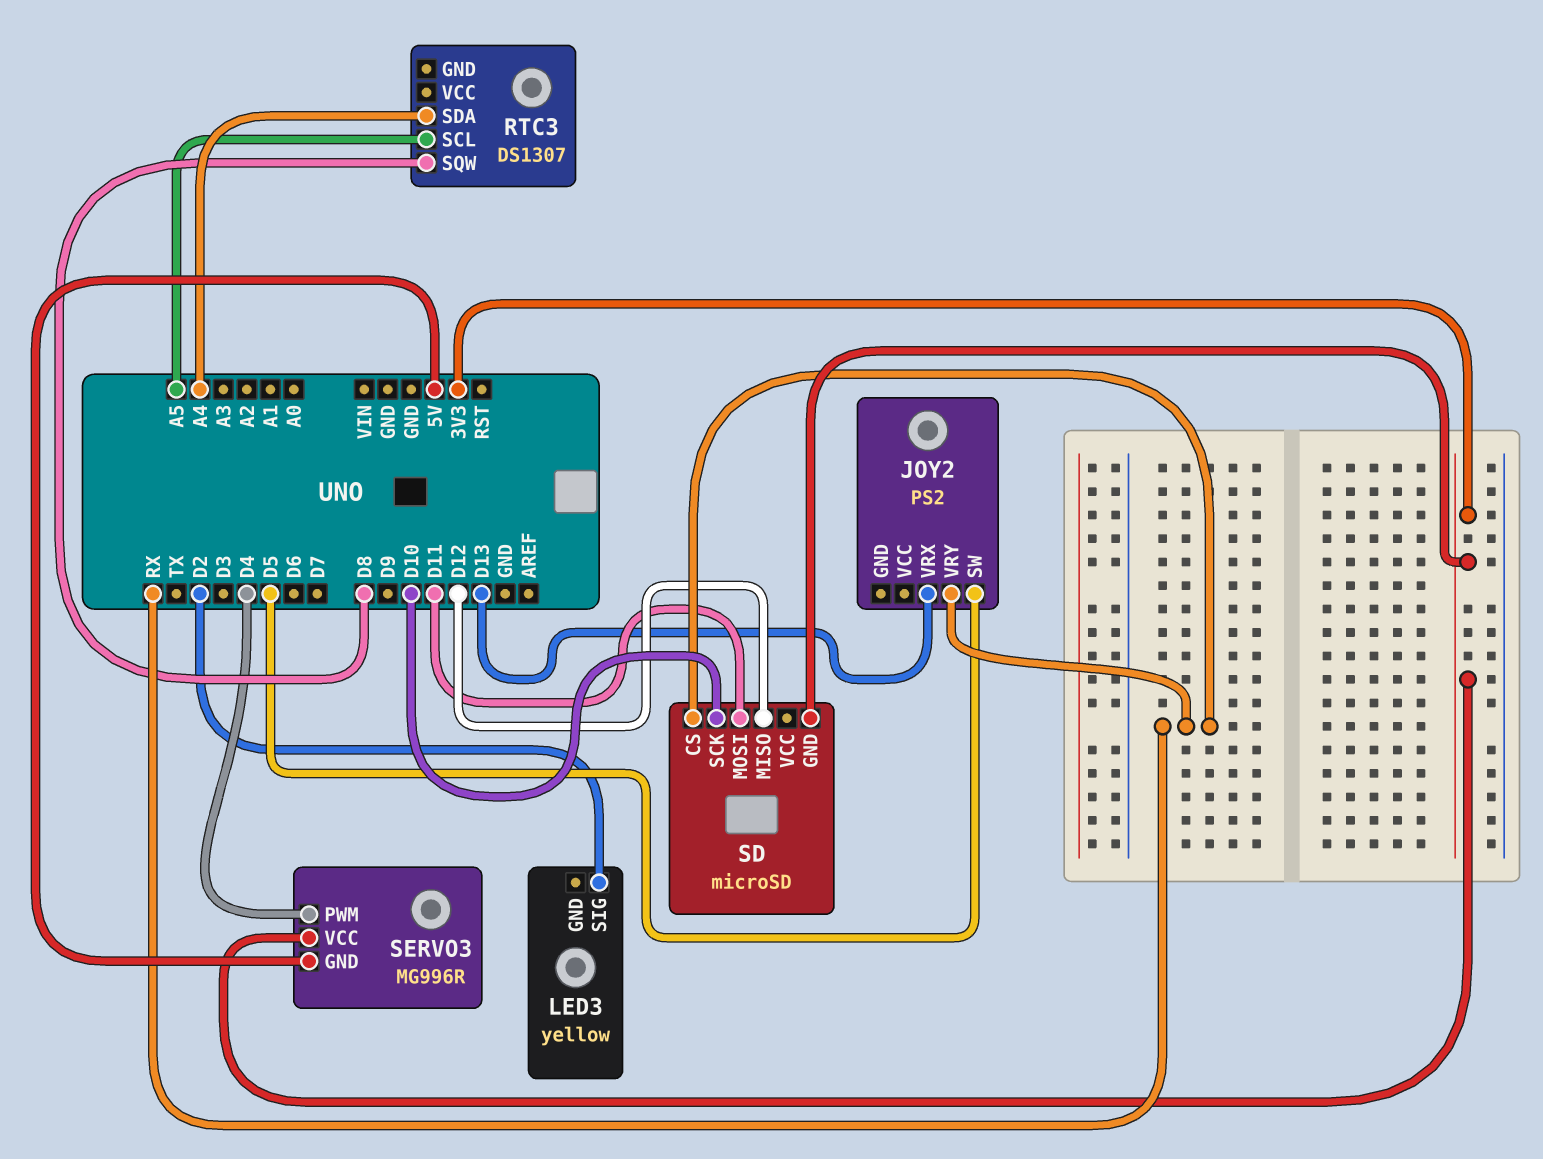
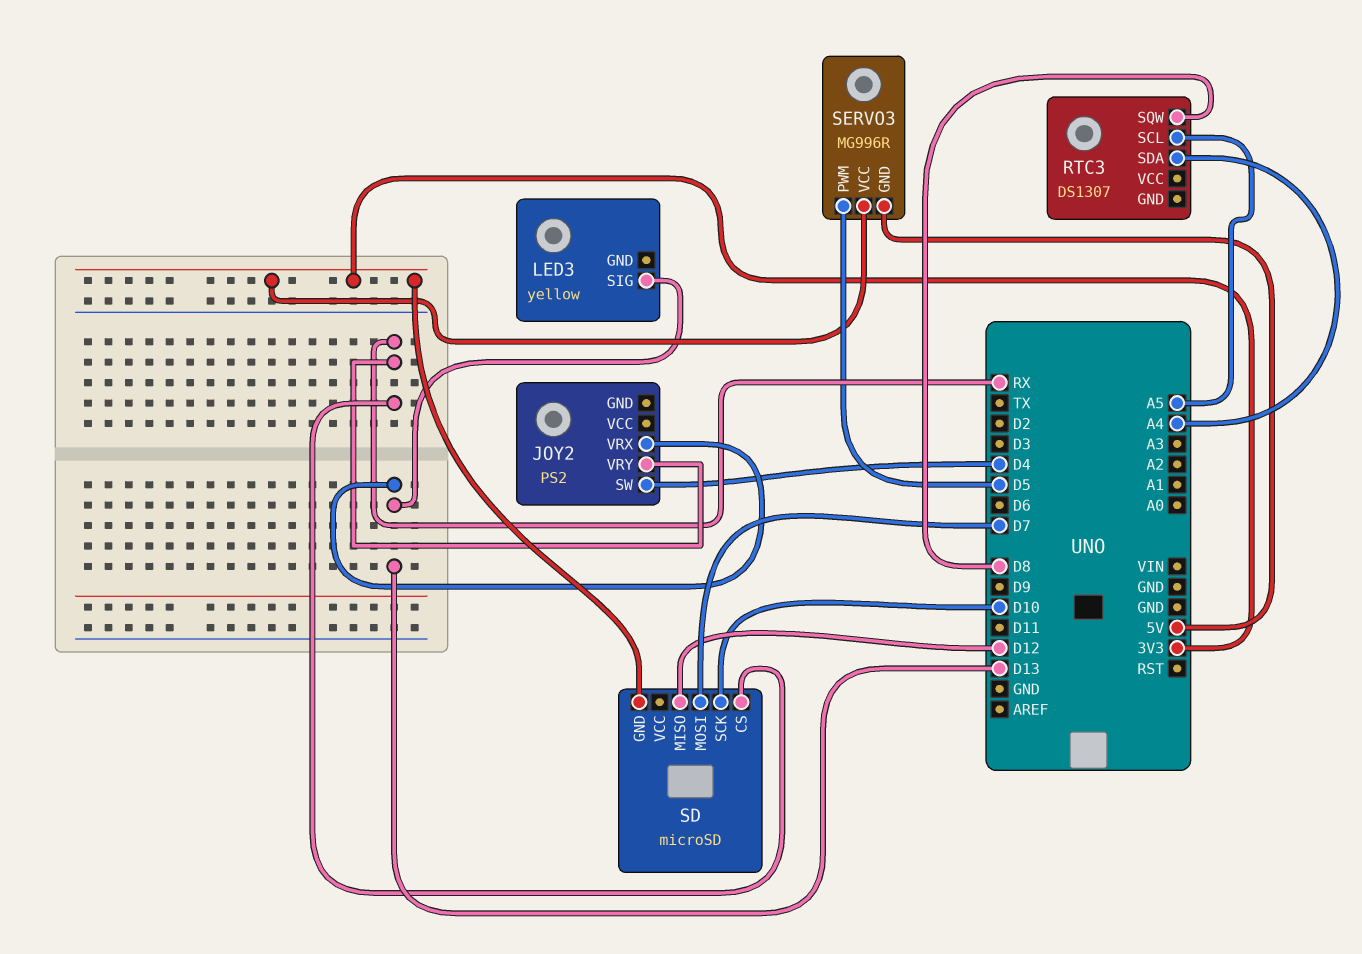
JOY2 pin SW: D5 -> D4
LED3 pin SIG: D2 -> D13
SD pin MOSI: D11 -> D7
SERVO3 pin PWM: D4 -> D5

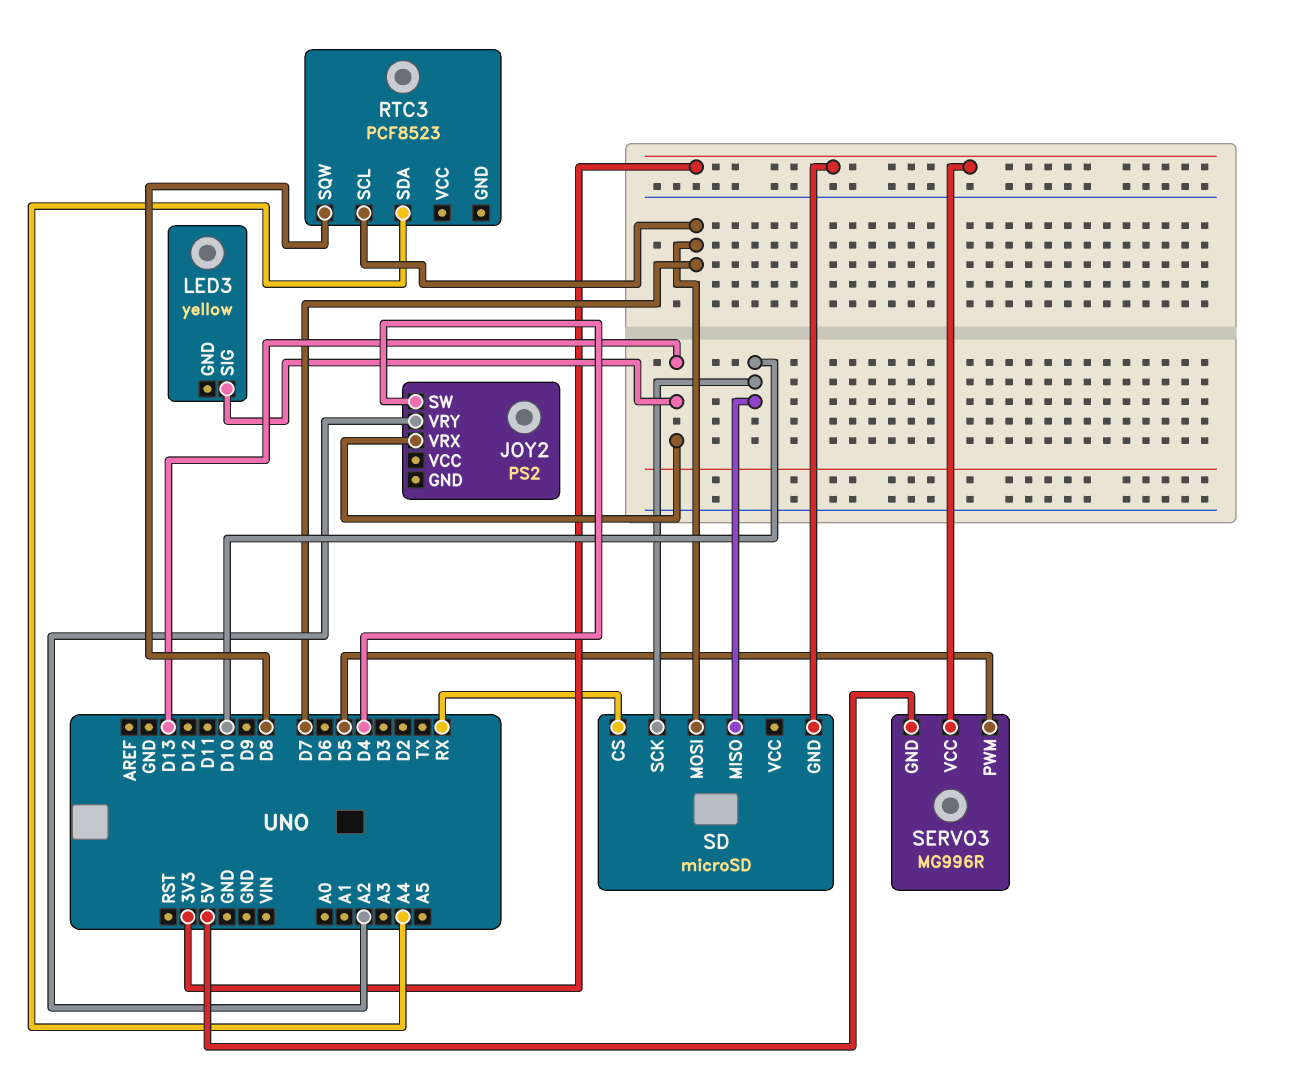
JOY2 pin VRY: RX -> A2
RTC3: DS1307 -> PCF8523
RTC3 pin SCL: A5 -> D7
SD pin MISO: D12 -> D10

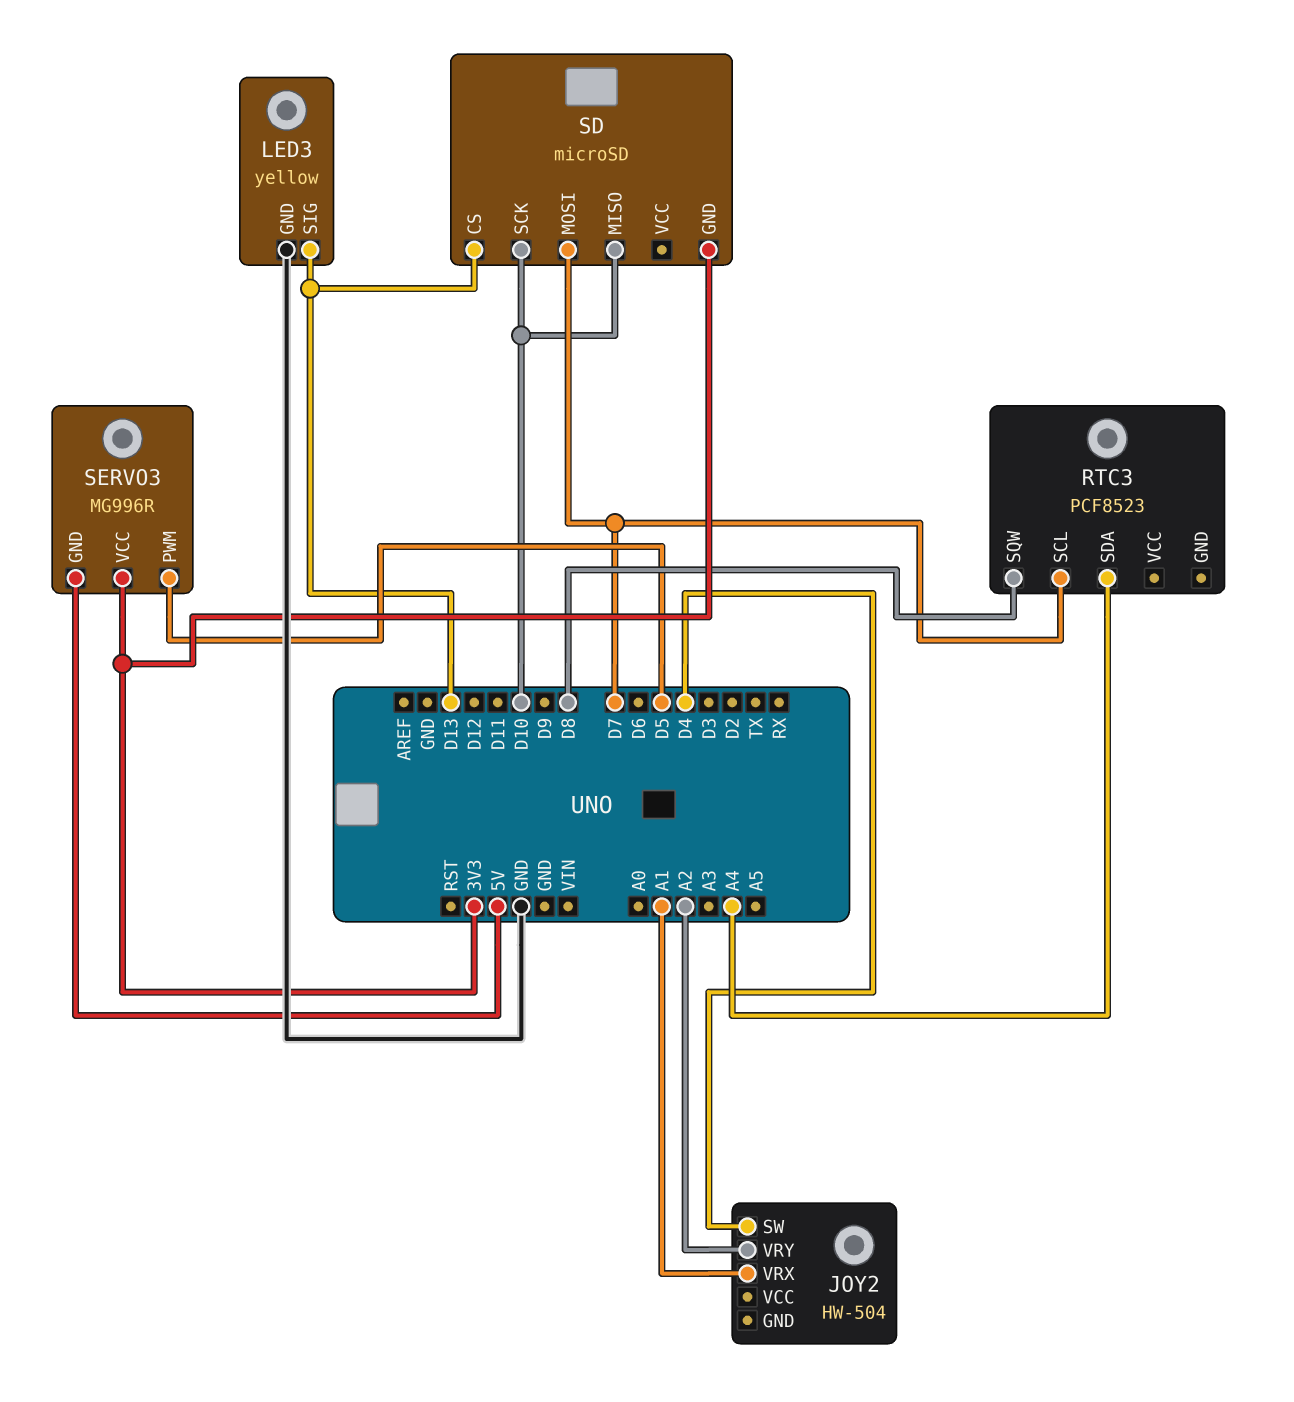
JOY2: PS2 -> HW-504
JOY2 pin VRX: D13 -> A1
LED3 pin GND: none -> GND
SD pin CS: RX -> D13

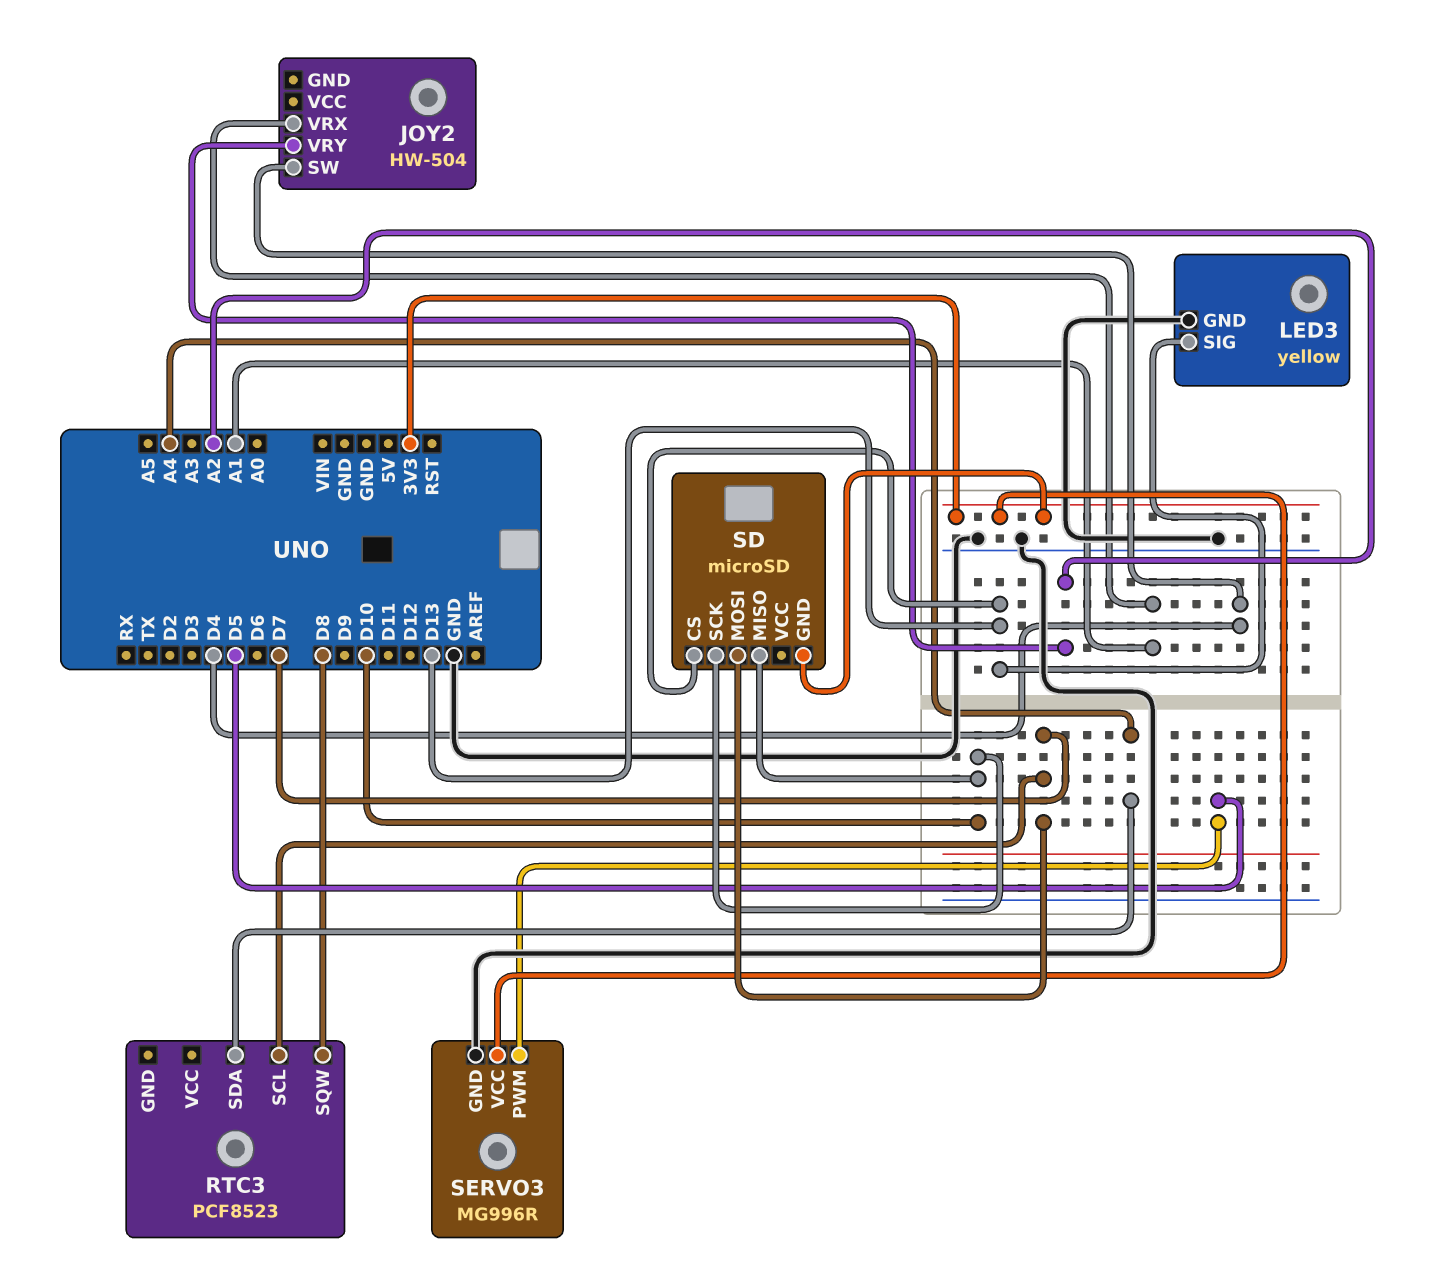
SERVO3 pin GND: 5V -> GND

● ● ● ●

Leave the pictures out and print the records above exactly as they stand.

JOY2 pin SW: D5 -> D4
LED3 pin SIG: D2 -> D13
SD pin MOSI: D11 -> D7
SERVO3 pin PWM: D4 -> D5

JOY2 pin VRY: RX -> A2
RTC3: DS1307 -> PCF8523
RTC3 pin SCL: A5 -> D7
SD pin MISO: D12 -> D10

JOY2: PS2 -> HW-504
JOY2 pin VRX: D13 -> A1
LED3 pin GND: none -> GND
SD pin CS: RX -> D13

SERVO3 pin GND: 5V -> GND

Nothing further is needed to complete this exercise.